#### MATERIAL FOR THIS TASK ####

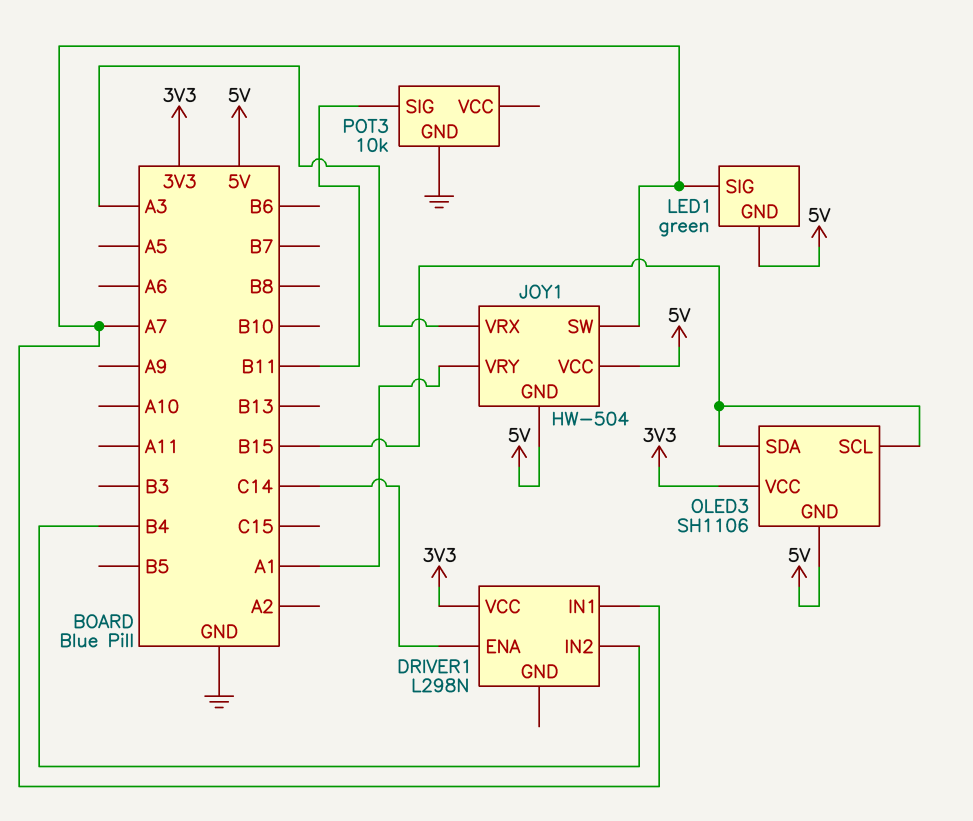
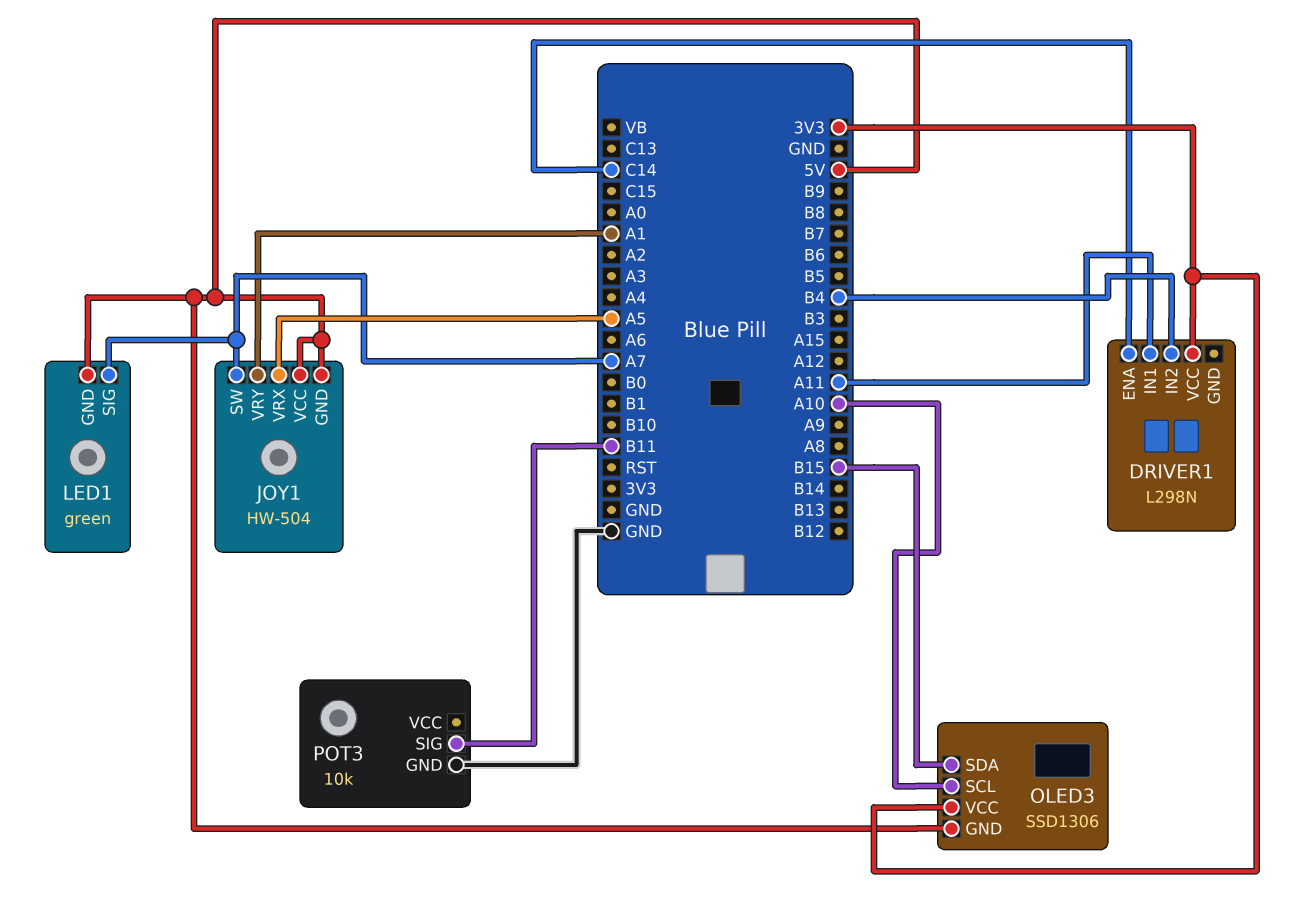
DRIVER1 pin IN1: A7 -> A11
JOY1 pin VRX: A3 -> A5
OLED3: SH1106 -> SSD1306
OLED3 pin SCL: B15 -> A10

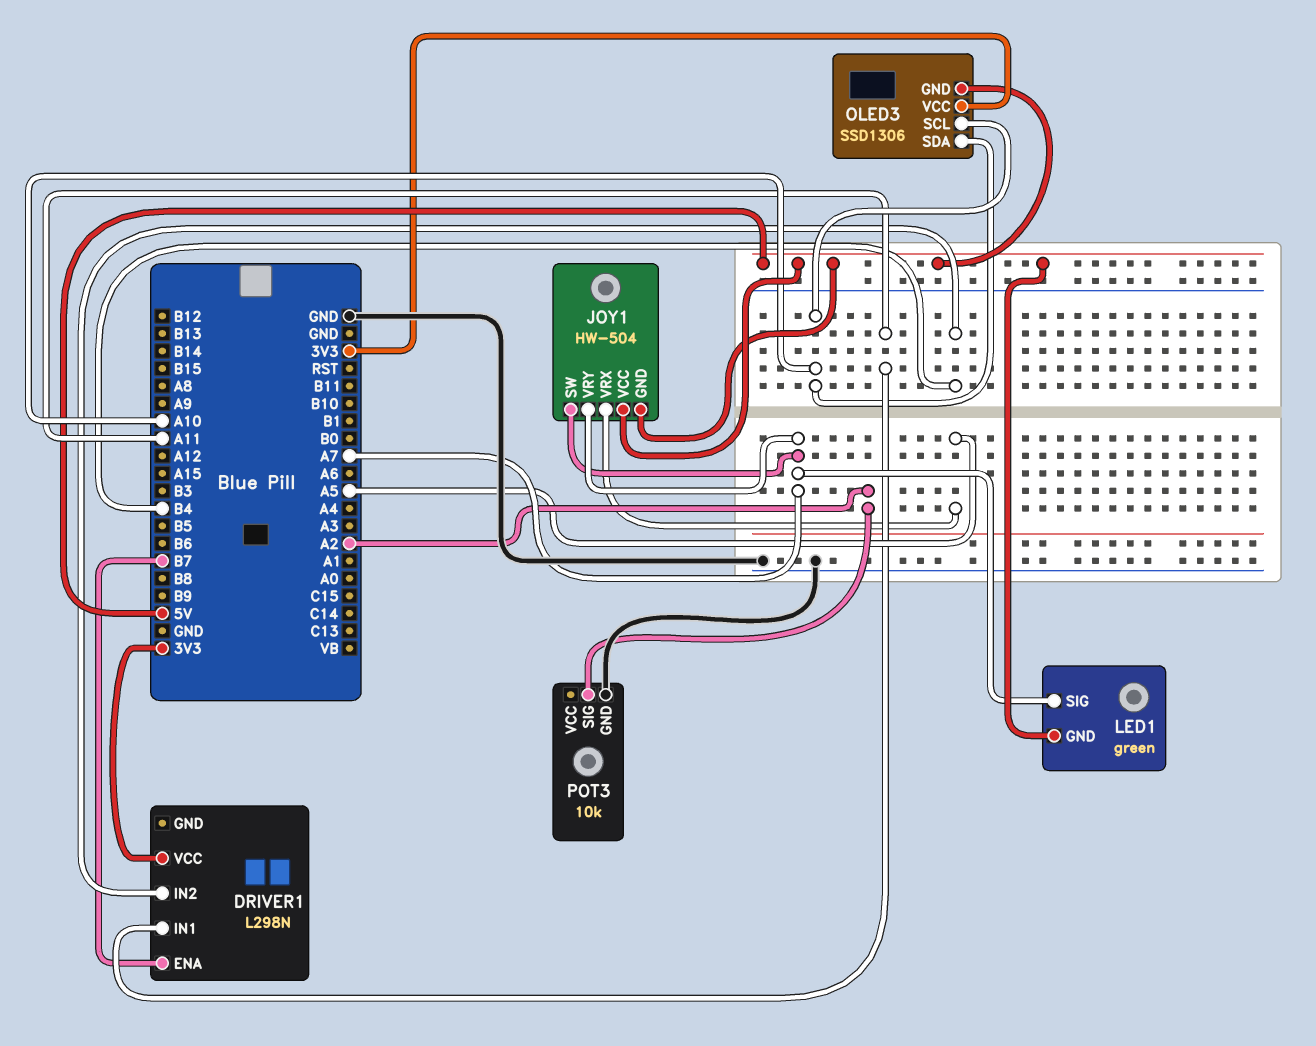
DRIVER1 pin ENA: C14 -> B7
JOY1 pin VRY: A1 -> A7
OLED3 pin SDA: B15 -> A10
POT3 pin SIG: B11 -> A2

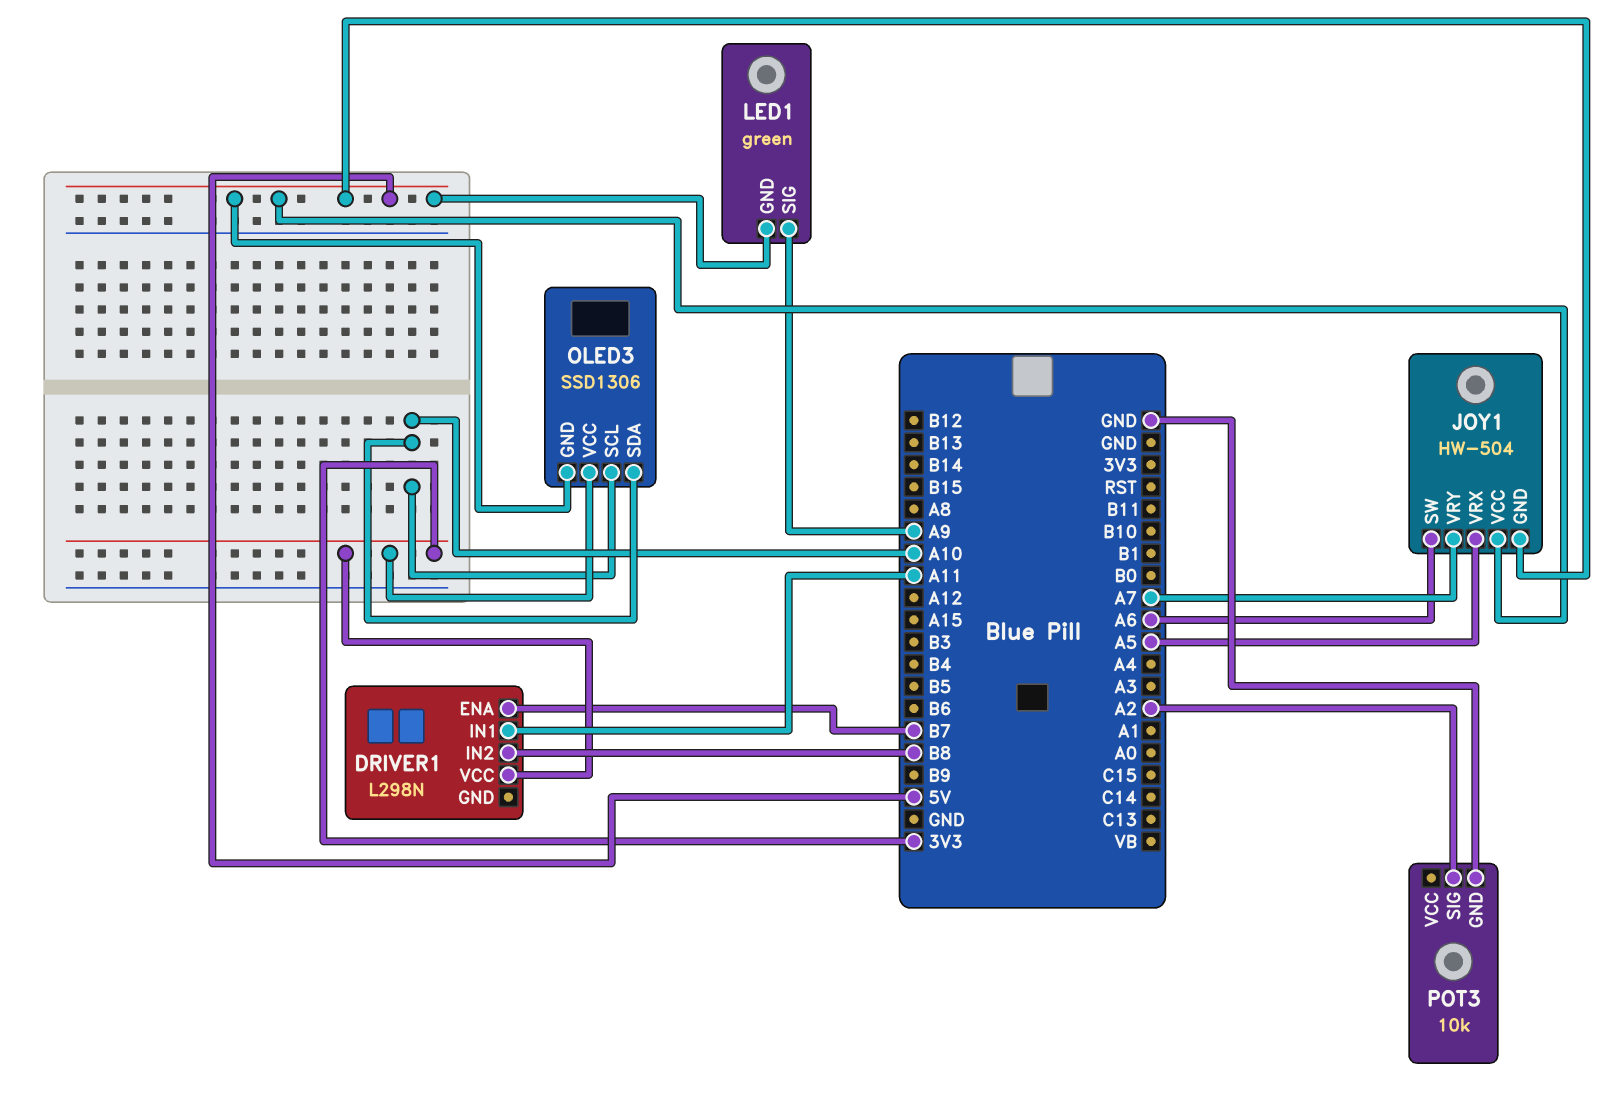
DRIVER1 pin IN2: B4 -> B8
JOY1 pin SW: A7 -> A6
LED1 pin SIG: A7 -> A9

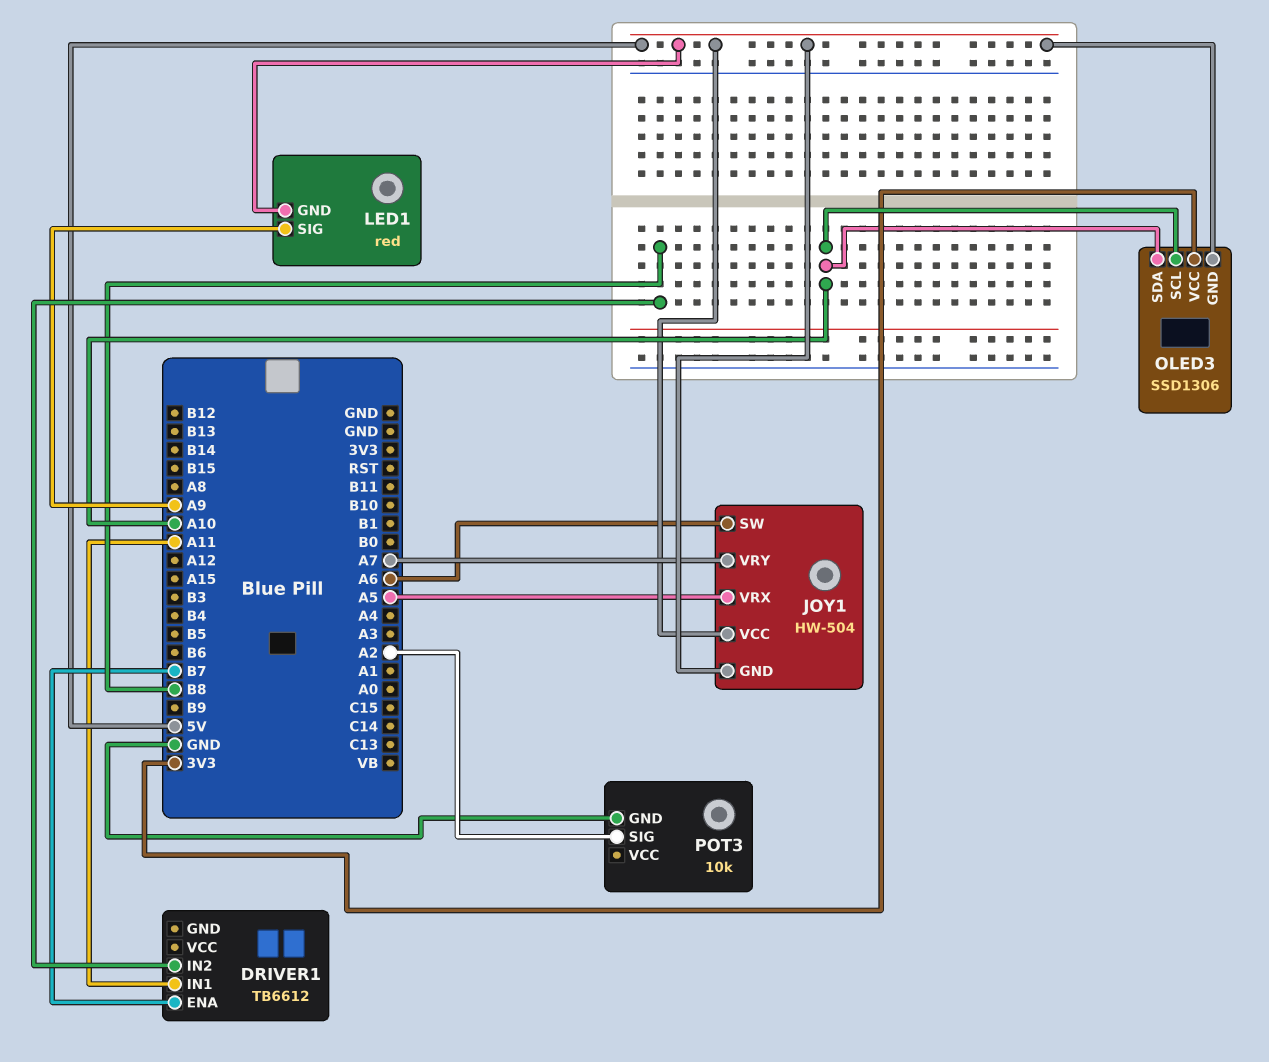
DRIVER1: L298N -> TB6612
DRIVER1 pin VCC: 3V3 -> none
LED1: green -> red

####

• **WHAT IS REQUIRED**: A faithful copy of every record is needed here. Leave the images out of it.

• **ANSWER AREA**:
DRIVER1 pin IN1: A7 -> A11
JOY1 pin VRX: A3 -> A5
OLED3: SH1106 -> SSD1306
OLED3 pin SCL: B15 -> A10

DRIVER1 pin ENA: C14 -> B7
JOY1 pin VRY: A1 -> A7
OLED3 pin SDA: B15 -> A10
POT3 pin SIG: B11 -> A2

DRIVER1 pin IN2: B4 -> B8
JOY1 pin SW: A7 -> A6
LED1 pin SIG: A7 -> A9

DRIVER1: L298N -> TB6612
DRIVER1 pin VCC: 3V3 -> none
LED1: green -> red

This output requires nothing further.